* What is needed *
Give back all the entries below. Omit none of them.

* Source data *
--

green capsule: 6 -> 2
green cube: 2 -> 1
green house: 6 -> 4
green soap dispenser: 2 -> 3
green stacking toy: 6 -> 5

--

* Reply to the exercise *
green capsule: 6 -> 2
green cube: 2 -> 1
green house: 6 -> 4
green soap dispenser: 2 -> 3
green stacking toy: 6 -> 5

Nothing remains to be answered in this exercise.